EXERCISE DIRECTIONS >>
Word for word, transcribe the data below from the line with "R7: 6.2k (GND, VI) -> 47k (GND, VI)" to the line with "D2: none -> schottky (A SIG2, K VEXT)", keeping both of those lines.

DATA >>
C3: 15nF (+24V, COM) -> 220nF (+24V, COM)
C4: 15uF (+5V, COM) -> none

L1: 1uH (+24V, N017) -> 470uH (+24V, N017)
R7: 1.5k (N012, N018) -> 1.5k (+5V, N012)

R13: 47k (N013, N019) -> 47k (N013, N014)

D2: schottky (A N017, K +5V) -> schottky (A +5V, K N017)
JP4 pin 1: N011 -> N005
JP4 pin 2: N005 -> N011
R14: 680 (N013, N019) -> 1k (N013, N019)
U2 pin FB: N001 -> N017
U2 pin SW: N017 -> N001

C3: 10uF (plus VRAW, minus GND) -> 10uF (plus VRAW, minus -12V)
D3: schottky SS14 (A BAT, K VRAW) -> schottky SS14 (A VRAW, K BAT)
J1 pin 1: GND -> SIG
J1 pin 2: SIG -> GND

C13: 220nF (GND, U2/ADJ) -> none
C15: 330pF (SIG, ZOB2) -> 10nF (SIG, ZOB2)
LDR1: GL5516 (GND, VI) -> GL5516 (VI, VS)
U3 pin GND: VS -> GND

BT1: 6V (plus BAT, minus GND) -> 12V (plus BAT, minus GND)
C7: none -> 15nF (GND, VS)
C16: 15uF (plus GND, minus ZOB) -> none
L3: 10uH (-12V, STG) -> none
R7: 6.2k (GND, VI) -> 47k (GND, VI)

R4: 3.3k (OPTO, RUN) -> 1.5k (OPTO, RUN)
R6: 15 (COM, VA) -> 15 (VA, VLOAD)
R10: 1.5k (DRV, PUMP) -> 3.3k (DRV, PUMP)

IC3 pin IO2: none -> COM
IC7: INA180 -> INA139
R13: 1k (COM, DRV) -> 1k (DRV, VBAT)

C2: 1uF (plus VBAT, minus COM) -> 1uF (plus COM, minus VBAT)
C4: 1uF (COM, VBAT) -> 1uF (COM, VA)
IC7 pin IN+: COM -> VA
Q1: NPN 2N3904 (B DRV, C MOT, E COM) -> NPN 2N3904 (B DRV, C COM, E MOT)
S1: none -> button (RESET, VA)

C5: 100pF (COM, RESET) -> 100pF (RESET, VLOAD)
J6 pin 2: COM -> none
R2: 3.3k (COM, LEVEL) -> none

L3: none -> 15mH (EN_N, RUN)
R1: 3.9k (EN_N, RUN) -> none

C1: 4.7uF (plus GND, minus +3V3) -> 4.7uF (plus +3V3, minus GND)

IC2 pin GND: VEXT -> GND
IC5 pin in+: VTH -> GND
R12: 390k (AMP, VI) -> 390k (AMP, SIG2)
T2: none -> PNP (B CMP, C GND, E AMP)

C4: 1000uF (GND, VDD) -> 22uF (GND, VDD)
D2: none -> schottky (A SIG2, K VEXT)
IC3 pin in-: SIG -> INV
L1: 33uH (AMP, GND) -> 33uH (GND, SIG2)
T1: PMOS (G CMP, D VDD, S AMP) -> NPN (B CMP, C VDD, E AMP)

TASK RESPONSE >>
R7: 6.2k (GND, VI) -> 47k (GND, VI)

R4: 3.3k (OPTO, RUN) -> 1.5k (OPTO, RUN)
R6: 15 (COM, VA) -> 15 (VA, VLOAD)
R10: 1.5k (DRV, PUMP) -> 3.3k (DRV, PUMP)

IC3 pin IO2: none -> COM
IC7: INA180 -> INA139
R13: 1k (COM, DRV) -> 1k (DRV, VBAT)

C2: 1uF (plus VBAT, minus COM) -> 1uF (plus COM, minus VBAT)
C4: 1uF (COM, VBAT) -> 1uF (COM, VA)
IC7 pin IN+: COM -> VA
Q1: NPN 2N3904 (B DRV, C MOT, E COM) -> NPN 2N3904 (B DRV, C COM, E MOT)
S1: none -> button (RESET, VA)

C5: 100pF (COM, RESET) -> 100pF (RESET, VLOAD)
J6 pin 2: COM -> none
R2: 3.3k (COM, LEVEL) -> none

L3: none -> 15mH (EN_N, RUN)
R1: 3.9k (EN_N, RUN) -> none

C1: 4.7uF (plus GND, minus +3V3) -> 4.7uF (plus +3V3, minus GND)

IC2 pin GND: VEXT -> GND
IC5 pin in+: VTH -> GND
R12: 390k (AMP, VI) -> 390k (AMP, SIG2)
T2: none -> PNP (B CMP, C GND, E AMP)

C4: 1000uF (GND, VDD) -> 22uF (GND, VDD)
D2: none -> schottky (A SIG2, K VEXT)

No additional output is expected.